**EXERCISE INSTRUCTIONS:** In full and without changes, output the data.

Dataset excerpts:
▬▬▬

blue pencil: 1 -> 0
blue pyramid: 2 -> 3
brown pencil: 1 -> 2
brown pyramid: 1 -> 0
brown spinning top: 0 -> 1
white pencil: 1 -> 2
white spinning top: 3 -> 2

▬▬▬

**SOLUTION TO THE EXERCISE:**
blue pencil: 1 -> 0
blue pyramid: 2 -> 3
brown pencil: 1 -> 2
brown pyramid: 1 -> 0
brown spinning top: 0 -> 1
white pencil: 1 -> 2
white spinning top: 3 -> 2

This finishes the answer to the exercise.